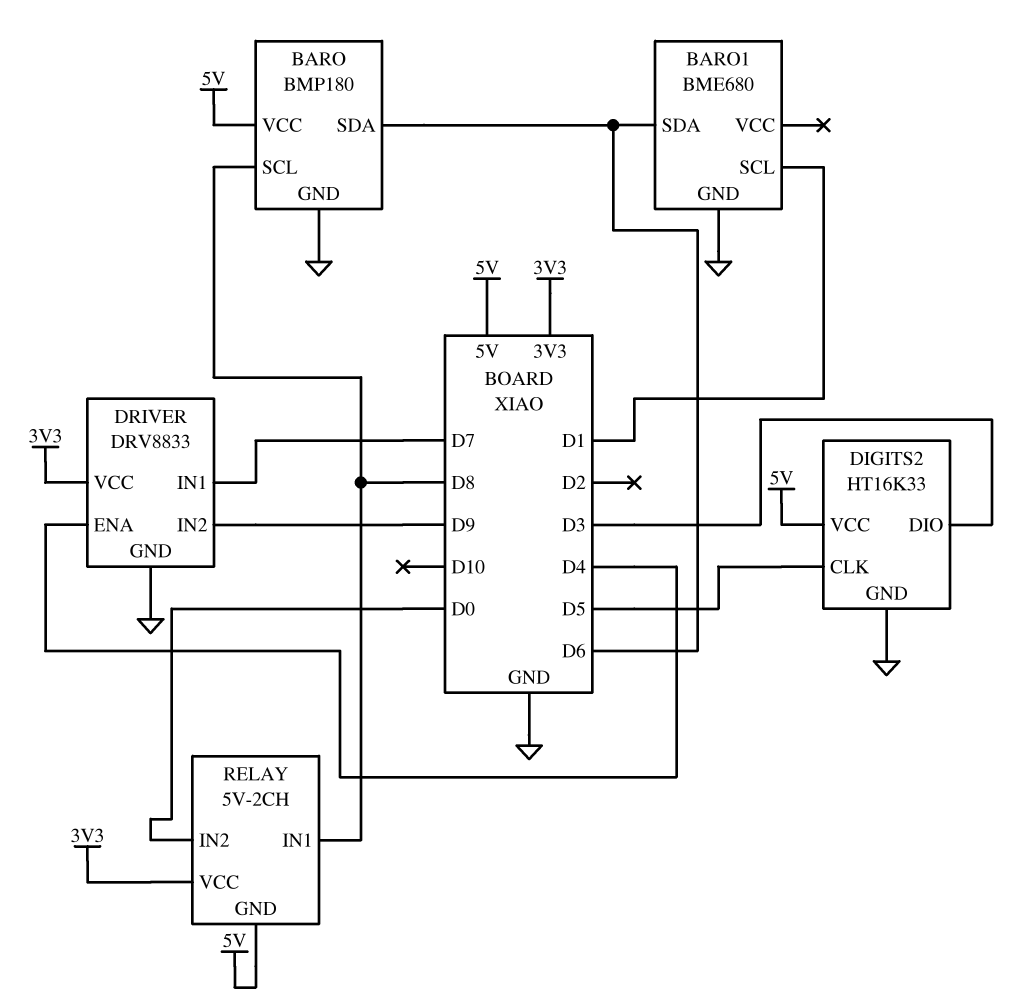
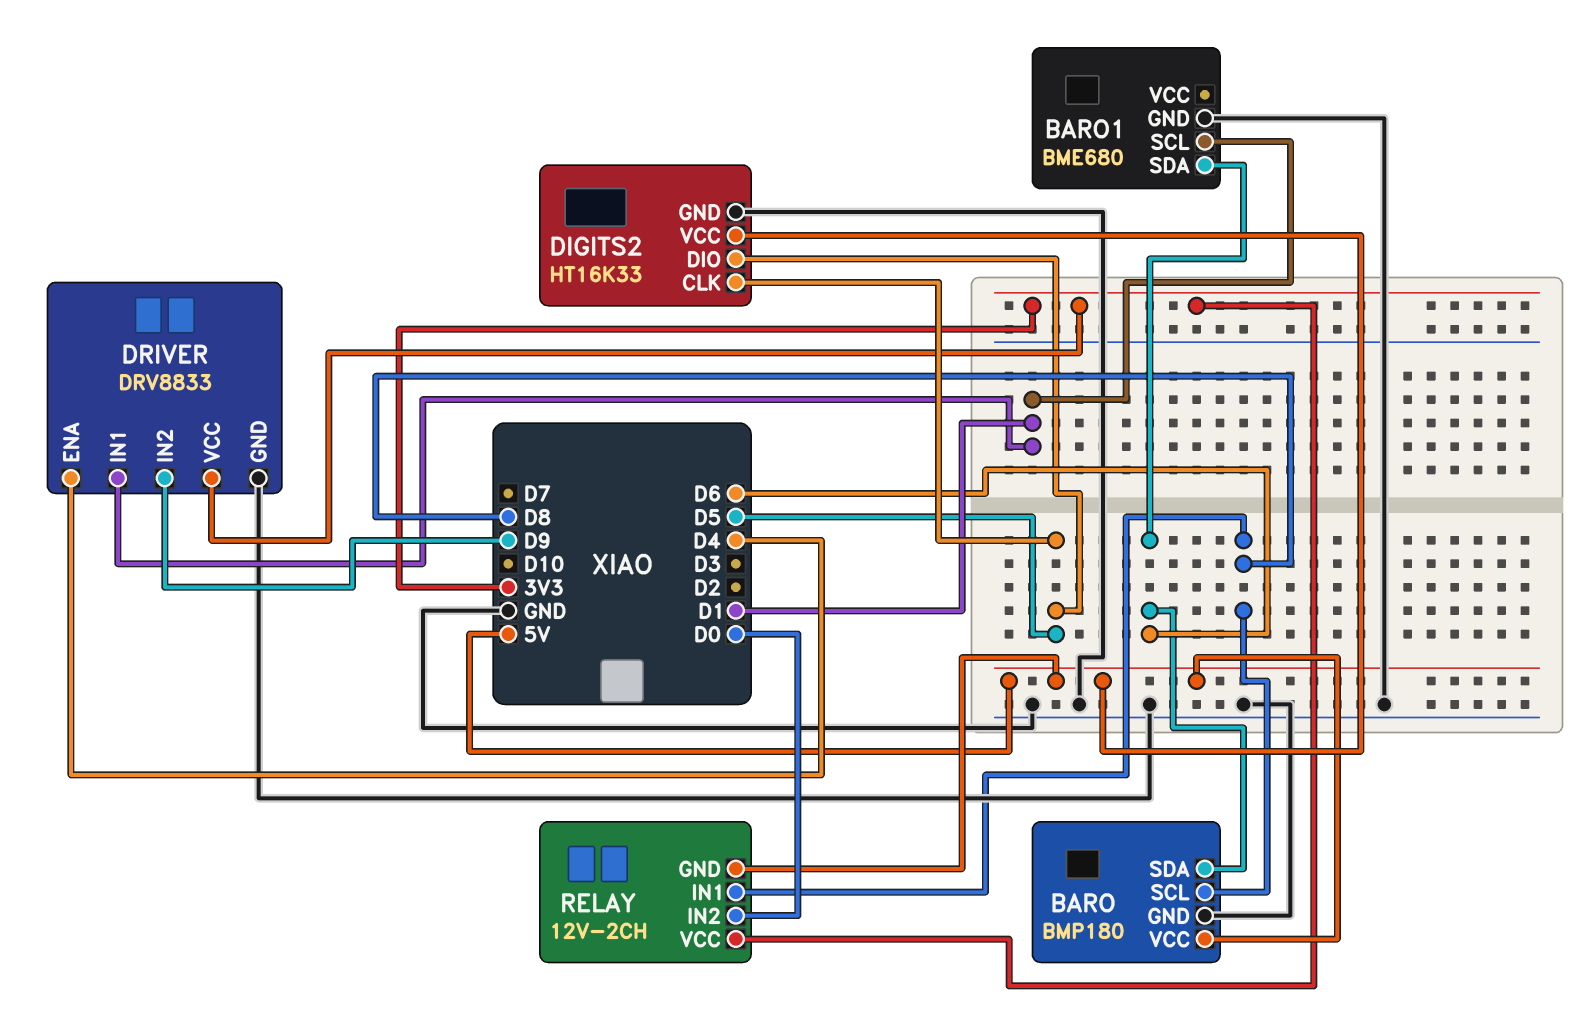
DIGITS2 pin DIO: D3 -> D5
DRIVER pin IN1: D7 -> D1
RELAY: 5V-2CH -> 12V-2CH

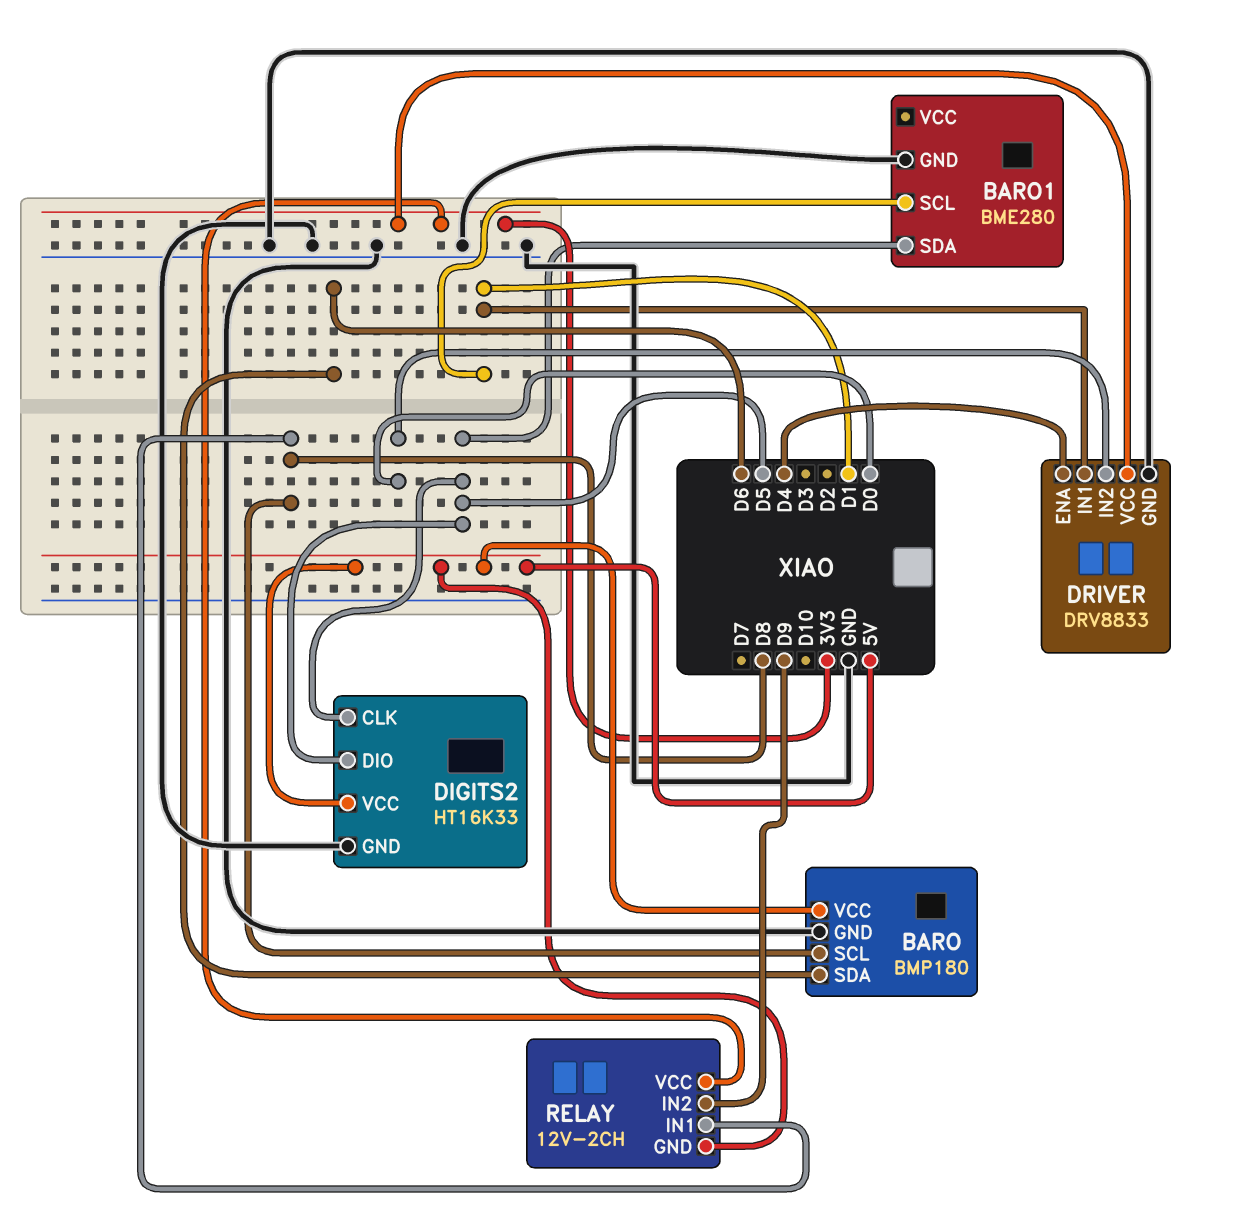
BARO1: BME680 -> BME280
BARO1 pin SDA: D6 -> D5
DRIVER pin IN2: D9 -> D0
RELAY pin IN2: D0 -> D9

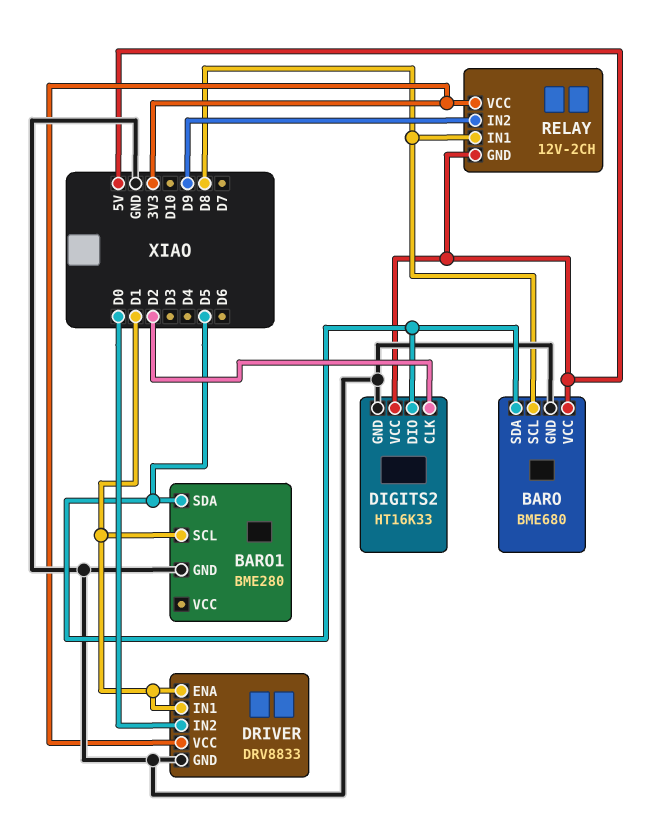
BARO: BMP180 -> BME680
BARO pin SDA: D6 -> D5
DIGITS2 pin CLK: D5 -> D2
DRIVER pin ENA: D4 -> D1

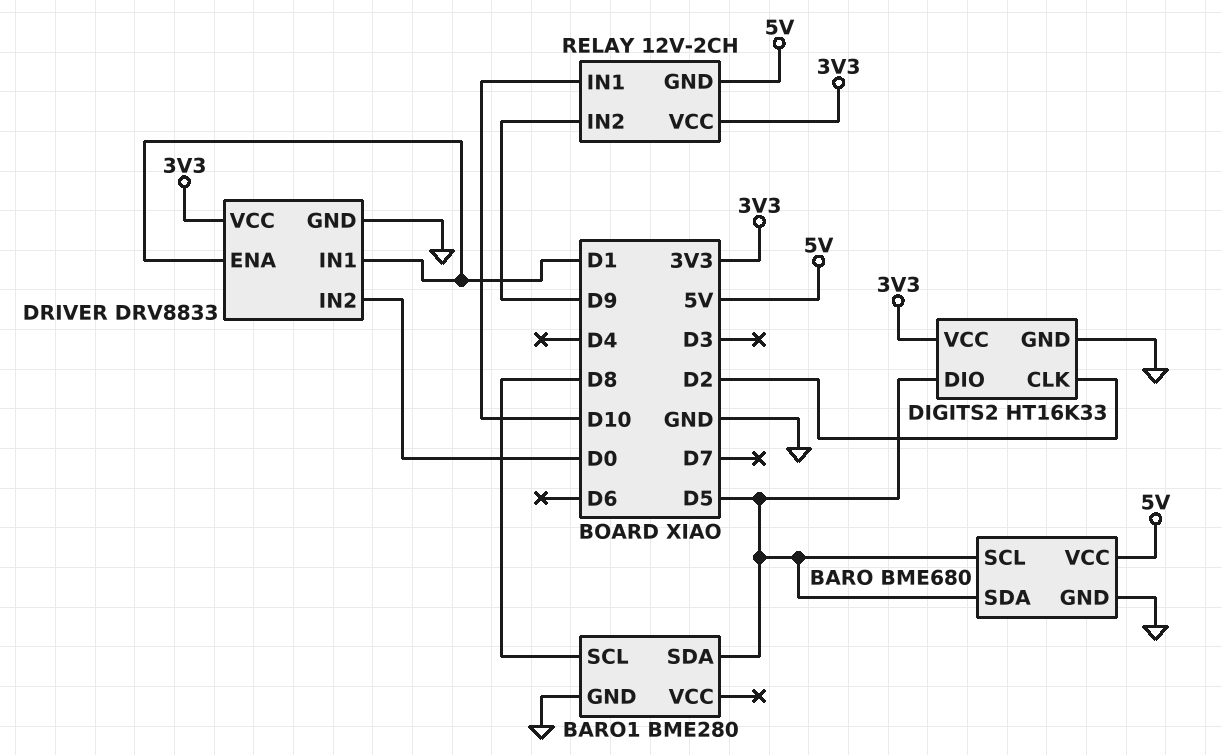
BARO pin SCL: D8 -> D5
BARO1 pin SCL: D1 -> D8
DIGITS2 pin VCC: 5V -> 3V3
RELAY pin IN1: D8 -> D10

[Directions for this task] The required answer is the lines from the one that contains "RELAY pin IN2: D0 -> D9" through the last line of the records, restated word for word, with every picture dropped.

[Reply to the exercise]
RELAY pin IN2: D0 -> D9

BARO: BMP180 -> BME680
BARO pin SDA: D6 -> D5
DIGITS2 pin CLK: D5 -> D2
DRIVER pin ENA: D4 -> D1

BARO pin SCL: D8 -> D5
BARO1 pin SCL: D1 -> D8
DIGITS2 pin VCC: 5V -> 3V3
RELAY pin IN1: D8 -> D10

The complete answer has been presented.